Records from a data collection
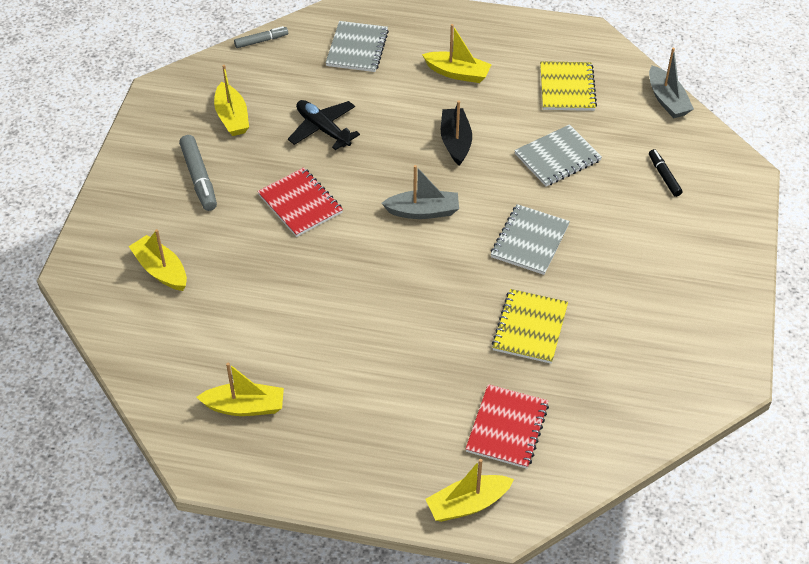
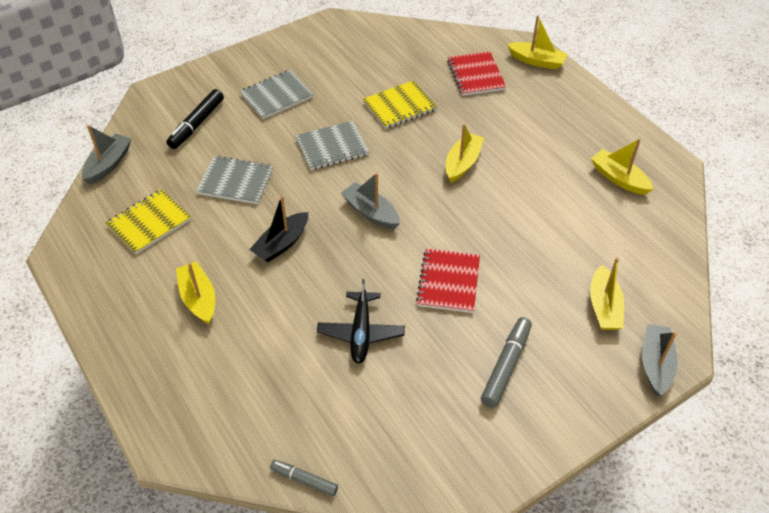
camera: 135 degrees left, 0 degrees up
(87, 254) = (655, 364): none -> grey boat
(232, 117) = (421, 407): yellow boat -> yellow boat (462, 163)
(357, 48) = (237, 393): grey notebook -> grey notebook (276, 96)
(507, 428) = (476, 75): red notebook -> red notebook turned 75 degrees counterclockwise
(664, 176) = (197, 124): black marker -> black marker, size x1.61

■ Task to carry out: Copy the data verbatim, skipping any image it holds.

■ Your response:
camera: 135 degrees left, 0 degrees up
(87, 254) = (655, 364): none -> grey boat
(232, 117) = (421, 407): yellow boat -> yellow boat (462, 163)
(357, 48) = (237, 393): grey notebook -> grey notebook (276, 96)
(507, 428) = (476, 75): red notebook -> red notebook turned 75 degrees counterclockwise
(664, 176) = (197, 124): black marker -> black marker, size x1.61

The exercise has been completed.